__Information supplied__.
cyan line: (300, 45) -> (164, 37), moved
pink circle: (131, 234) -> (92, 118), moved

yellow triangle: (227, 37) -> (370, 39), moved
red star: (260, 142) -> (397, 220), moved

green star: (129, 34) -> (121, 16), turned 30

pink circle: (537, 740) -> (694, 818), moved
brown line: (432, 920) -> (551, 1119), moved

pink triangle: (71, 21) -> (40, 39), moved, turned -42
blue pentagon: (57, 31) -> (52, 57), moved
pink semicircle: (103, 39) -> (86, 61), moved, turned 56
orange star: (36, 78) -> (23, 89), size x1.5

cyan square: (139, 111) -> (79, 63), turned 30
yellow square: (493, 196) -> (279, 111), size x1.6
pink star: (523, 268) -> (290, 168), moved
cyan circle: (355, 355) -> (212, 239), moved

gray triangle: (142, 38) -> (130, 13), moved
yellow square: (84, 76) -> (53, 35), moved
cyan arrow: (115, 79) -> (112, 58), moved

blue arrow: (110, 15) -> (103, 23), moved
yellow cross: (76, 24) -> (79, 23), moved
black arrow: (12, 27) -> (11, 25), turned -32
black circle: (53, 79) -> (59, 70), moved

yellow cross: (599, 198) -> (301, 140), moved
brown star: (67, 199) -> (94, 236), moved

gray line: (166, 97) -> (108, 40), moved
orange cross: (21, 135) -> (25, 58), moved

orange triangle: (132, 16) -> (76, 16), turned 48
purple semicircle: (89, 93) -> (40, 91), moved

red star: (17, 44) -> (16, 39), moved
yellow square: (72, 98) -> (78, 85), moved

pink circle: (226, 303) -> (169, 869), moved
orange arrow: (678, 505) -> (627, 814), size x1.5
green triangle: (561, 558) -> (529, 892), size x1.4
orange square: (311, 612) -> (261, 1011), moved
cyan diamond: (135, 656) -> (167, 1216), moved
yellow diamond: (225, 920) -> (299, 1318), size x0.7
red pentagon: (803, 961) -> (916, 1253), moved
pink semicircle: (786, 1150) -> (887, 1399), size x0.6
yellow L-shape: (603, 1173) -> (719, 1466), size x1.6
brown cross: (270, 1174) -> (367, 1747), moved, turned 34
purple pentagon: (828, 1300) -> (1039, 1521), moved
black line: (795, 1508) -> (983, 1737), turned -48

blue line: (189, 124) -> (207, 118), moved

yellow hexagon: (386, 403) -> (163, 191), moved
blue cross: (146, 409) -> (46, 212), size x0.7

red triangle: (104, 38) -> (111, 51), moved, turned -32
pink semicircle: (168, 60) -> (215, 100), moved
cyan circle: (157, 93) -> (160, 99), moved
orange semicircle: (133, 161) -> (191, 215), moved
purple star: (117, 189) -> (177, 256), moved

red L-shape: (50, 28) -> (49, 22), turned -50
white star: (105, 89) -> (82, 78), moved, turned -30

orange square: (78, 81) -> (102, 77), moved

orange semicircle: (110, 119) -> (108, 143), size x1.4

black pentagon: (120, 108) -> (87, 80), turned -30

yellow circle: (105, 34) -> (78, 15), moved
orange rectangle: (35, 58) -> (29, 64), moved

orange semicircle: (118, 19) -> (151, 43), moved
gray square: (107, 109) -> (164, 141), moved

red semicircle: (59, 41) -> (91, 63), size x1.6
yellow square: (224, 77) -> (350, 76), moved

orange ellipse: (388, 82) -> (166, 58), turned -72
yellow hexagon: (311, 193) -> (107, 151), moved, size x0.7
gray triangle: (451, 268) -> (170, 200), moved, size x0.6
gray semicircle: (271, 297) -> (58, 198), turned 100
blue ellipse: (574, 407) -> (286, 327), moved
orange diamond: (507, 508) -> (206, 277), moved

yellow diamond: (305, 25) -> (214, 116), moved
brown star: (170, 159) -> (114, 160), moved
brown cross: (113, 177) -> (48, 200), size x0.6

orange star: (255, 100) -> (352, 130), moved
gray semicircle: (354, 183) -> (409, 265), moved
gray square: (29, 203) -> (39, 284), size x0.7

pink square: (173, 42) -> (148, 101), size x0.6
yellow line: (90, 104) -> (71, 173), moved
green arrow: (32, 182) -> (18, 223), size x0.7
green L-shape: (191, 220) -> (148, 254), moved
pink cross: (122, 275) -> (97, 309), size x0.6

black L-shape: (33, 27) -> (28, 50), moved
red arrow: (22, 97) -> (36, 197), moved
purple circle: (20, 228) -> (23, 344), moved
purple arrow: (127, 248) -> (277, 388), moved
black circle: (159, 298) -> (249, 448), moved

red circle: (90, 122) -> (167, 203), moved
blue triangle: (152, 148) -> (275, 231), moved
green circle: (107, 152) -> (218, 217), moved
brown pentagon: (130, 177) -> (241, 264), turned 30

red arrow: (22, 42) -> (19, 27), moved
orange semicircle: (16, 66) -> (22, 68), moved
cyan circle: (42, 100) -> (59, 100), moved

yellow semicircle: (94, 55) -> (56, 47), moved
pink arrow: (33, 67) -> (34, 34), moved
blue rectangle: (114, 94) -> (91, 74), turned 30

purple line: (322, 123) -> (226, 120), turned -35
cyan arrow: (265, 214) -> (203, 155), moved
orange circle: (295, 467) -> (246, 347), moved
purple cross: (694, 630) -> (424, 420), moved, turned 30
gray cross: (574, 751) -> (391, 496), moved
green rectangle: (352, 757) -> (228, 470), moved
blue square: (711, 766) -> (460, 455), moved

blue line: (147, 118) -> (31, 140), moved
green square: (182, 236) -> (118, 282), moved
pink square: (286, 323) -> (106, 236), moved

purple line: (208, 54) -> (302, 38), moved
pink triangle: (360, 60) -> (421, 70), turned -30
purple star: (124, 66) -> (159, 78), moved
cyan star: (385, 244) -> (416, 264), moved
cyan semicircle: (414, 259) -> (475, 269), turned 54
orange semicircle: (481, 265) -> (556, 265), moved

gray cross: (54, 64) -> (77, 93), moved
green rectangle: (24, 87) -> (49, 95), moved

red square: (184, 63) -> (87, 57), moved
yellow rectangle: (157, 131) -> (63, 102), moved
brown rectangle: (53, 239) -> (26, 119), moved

__Task goal__.
Could you please copy the lines of the listing above exactly, from its first line through the line bearing "cyan circle: (157, 93) -> (160, 99), moved", and nothing more?

__Exercise solution__.
cyan line: (300, 45) -> (164, 37), moved
pink circle: (131, 234) -> (92, 118), moved

yellow triangle: (227, 37) -> (370, 39), moved
red star: (260, 142) -> (397, 220), moved

green star: (129, 34) -> (121, 16), turned 30

pink circle: (537, 740) -> (694, 818), moved
brown line: (432, 920) -> (551, 1119), moved

pink triangle: (71, 21) -> (40, 39), moved, turned -42
blue pentagon: (57, 31) -> (52, 57), moved
pink semicircle: (103, 39) -> (86, 61), moved, turned 56
orange star: (36, 78) -> (23, 89), size x1.5

cyan square: (139, 111) -> (79, 63), turned 30
yellow square: (493, 196) -> (279, 111), size x1.6
pink star: (523, 268) -> (290, 168), moved
cyan circle: (355, 355) -> (212, 239), moved

gray triangle: (142, 38) -> (130, 13), moved
yellow square: (84, 76) -> (53, 35), moved
cyan arrow: (115, 79) -> (112, 58), moved

blue arrow: (110, 15) -> (103, 23), moved
yellow cross: (76, 24) -> (79, 23), moved
black arrow: (12, 27) -> (11, 25), turned -32
black circle: (53, 79) -> (59, 70), moved

yellow cross: (599, 198) -> (301, 140), moved
brown star: (67, 199) -> (94, 236), moved

gray line: (166, 97) -> (108, 40), moved
orange cross: (21, 135) -> (25, 58), moved

orange triangle: (132, 16) -> (76, 16), turned 48
purple semicircle: (89, 93) -> (40, 91), moved

red star: (17, 44) -> (16, 39), moved
yellow square: (72, 98) -> (78, 85), moved

pink circle: (226, 303) -> (169, 869), moved
orange arrow: (678, 505) -> (627, 814), size x1.5
green triangle: (561, 558) -> (529, 892), size x1.4
orange square: (311, 612) -> (261, 1011), moved
cyan diamond: (135, 656) -> (167, 1216), moved
yellow diamond: (225, 920) -> (299, 1318), size x0.7
red pentagon: (803, 961) -> (916, 1253), moved
pink semicircle: (786, 1150) -> (887, 1399), size x0.6
yellow L-shape: (603, 1173) -> (719, 1466), size x1.6
brown cross: (270, 1174) -> (367, 1747), moved, turned 34
purple pentagon: (828, 1300) -> (1039, 1521), moved
black line: (795, 1508) -> (983, 1737), turned -48

blue line: (189, 124) -> (207, 118), moved

yellow hexagon: (386, 403) -> (163, 191), moved
blue cross: (146, 409) -> (46, 212), size x0.7

red triangle: (104, 38) -> (111, 51), moved, turned -32
pink semicircle: (168, 60) -> (215, 100), moved
cyan circle: (157, 93) -> (160, 99), moved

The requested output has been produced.